SUPPLIED MATERIAL:
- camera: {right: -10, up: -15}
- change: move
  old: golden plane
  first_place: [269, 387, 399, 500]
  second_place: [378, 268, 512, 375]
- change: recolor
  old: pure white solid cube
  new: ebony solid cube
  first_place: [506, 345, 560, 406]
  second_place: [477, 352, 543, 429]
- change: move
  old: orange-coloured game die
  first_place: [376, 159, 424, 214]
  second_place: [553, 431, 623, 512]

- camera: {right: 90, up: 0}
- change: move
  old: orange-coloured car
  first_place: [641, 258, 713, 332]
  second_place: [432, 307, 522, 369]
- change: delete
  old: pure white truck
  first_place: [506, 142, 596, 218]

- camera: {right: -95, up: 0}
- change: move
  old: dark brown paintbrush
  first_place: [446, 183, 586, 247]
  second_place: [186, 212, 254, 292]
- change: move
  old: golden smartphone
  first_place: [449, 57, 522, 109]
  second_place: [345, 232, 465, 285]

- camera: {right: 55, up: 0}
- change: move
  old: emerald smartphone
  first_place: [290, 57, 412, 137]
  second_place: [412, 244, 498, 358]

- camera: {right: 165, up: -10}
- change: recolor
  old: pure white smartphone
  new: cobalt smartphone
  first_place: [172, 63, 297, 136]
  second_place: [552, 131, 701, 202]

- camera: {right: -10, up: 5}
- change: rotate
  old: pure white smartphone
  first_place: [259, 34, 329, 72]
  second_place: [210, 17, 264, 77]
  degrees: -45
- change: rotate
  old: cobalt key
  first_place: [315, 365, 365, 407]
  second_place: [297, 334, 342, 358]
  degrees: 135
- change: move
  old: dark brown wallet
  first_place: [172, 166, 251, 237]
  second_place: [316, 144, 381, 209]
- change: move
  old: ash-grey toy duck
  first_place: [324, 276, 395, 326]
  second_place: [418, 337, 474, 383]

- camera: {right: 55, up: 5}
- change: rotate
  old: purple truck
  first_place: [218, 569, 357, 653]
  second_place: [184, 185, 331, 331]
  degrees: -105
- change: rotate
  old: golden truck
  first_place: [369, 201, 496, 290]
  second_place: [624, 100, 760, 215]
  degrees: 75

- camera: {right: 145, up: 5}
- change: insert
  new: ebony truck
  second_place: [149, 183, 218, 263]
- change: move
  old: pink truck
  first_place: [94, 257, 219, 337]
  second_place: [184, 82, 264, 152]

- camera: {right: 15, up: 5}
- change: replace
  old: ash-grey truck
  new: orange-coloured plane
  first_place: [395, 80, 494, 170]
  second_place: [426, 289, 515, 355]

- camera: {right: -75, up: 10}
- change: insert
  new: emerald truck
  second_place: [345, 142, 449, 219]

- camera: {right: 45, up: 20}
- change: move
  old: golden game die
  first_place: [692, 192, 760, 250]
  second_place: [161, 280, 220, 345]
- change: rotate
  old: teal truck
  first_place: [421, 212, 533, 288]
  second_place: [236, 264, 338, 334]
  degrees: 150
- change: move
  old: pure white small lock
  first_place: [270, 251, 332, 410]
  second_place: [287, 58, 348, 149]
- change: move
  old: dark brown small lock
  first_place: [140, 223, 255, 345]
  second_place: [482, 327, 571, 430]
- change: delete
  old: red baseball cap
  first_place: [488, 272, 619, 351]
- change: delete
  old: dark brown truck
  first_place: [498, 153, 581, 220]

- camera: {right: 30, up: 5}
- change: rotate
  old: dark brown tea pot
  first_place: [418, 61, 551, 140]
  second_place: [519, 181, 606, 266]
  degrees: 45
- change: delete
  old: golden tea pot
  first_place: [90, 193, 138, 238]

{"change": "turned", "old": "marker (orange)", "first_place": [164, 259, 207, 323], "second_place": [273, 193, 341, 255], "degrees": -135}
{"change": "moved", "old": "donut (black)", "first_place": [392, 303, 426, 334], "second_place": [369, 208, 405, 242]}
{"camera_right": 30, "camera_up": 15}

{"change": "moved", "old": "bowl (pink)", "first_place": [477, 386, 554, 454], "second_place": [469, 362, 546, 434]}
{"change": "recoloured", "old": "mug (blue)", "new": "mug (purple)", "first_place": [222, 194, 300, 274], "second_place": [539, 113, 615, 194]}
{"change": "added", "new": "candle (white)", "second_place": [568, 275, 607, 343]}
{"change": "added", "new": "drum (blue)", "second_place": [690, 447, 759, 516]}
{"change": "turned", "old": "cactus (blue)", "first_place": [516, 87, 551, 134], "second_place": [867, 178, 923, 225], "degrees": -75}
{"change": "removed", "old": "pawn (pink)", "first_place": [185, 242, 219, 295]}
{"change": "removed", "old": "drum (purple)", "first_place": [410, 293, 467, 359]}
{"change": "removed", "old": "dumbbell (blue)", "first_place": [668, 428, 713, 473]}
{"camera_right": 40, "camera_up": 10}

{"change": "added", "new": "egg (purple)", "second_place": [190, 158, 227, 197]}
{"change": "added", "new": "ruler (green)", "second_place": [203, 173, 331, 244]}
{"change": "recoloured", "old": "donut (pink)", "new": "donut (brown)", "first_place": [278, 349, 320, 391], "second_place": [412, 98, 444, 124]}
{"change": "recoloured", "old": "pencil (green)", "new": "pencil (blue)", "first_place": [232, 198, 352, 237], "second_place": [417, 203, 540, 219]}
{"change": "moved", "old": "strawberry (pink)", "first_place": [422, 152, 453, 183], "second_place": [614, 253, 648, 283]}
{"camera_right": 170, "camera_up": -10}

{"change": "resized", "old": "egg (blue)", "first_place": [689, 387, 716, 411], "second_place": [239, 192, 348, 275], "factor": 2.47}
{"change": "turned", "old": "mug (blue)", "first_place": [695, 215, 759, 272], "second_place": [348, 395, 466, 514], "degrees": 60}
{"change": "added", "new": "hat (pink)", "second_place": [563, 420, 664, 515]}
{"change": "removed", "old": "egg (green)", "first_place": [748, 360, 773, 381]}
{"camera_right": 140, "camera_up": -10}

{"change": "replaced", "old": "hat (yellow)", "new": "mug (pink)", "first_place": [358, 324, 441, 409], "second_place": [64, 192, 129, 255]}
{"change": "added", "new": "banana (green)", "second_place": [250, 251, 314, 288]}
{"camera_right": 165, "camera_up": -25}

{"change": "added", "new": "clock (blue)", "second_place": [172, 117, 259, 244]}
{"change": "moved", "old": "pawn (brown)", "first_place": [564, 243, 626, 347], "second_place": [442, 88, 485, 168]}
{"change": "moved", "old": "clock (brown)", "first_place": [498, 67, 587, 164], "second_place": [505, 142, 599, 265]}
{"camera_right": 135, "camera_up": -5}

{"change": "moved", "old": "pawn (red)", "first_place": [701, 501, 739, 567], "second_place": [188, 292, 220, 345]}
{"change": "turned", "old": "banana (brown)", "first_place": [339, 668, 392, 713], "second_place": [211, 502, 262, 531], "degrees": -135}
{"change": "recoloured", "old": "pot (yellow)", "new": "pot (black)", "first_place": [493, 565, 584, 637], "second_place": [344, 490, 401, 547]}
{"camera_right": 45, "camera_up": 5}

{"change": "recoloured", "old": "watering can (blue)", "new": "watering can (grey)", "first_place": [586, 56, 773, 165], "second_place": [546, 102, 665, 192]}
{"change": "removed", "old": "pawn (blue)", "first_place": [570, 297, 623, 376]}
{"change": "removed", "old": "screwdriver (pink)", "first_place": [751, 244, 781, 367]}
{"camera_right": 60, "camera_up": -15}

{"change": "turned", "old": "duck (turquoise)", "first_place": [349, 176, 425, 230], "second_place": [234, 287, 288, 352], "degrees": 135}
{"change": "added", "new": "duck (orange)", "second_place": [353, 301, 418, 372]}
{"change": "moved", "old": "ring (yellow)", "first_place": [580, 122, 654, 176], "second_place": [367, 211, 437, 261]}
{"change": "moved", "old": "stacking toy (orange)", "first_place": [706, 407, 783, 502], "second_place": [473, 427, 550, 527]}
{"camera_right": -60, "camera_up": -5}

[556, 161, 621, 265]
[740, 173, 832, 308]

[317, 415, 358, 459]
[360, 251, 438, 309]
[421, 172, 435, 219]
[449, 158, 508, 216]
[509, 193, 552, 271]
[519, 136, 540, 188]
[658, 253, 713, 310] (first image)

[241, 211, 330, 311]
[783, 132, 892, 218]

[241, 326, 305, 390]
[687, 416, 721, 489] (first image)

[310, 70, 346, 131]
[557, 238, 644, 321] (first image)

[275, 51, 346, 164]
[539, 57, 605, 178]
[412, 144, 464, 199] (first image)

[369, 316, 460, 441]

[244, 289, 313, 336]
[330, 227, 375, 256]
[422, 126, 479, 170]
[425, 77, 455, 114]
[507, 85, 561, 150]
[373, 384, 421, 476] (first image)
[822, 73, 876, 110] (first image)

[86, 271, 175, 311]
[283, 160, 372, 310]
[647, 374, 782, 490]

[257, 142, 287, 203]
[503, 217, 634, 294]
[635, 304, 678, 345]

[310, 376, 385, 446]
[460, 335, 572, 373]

THE PROBLEM: Count how many lines of the entries contain the word "smartphone"; only the number should appear in the reply.

WRITTEN RESPONSE: 5